### Supplied data
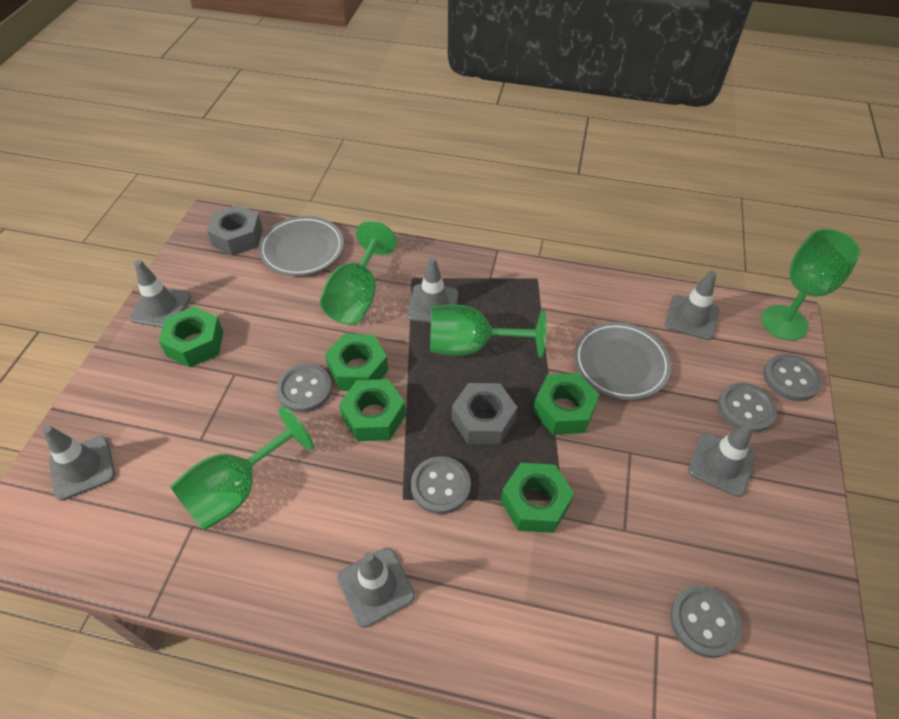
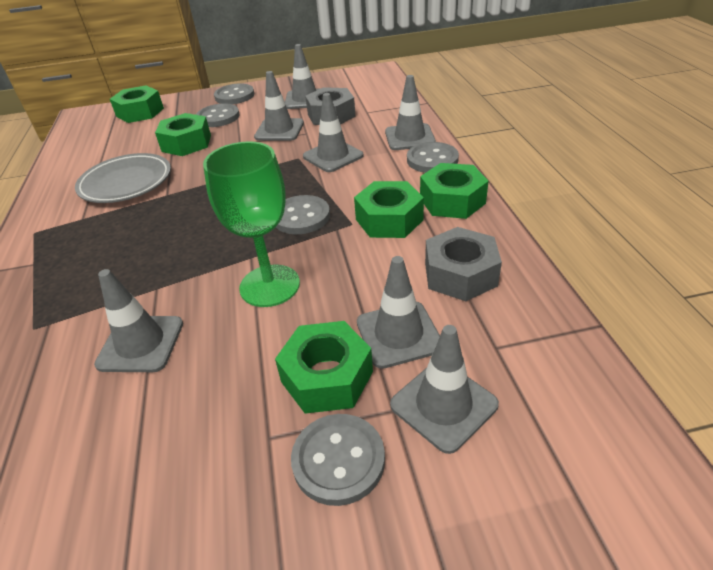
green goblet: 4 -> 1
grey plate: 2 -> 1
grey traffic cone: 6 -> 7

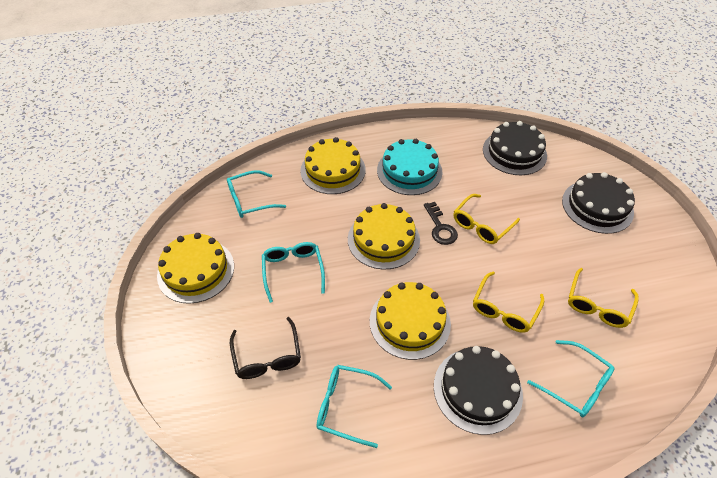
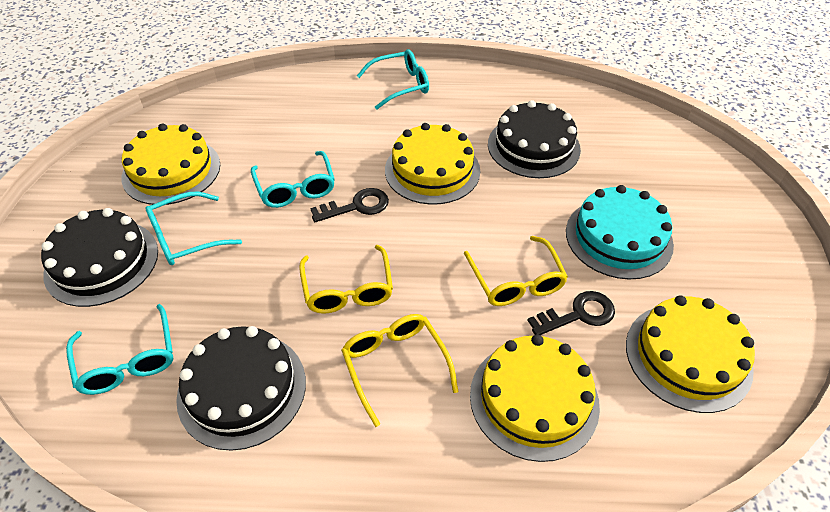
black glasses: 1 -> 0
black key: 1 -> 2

### What you will do
Transcribe each line above verbatim, with the pictures left out.

### Task answer
green goblet: 4 -> 1
grey plate: 2 -> 1
grey traffic cone: 6 -> 7

black glasses: 1 -> 0
black key: 1 -> 2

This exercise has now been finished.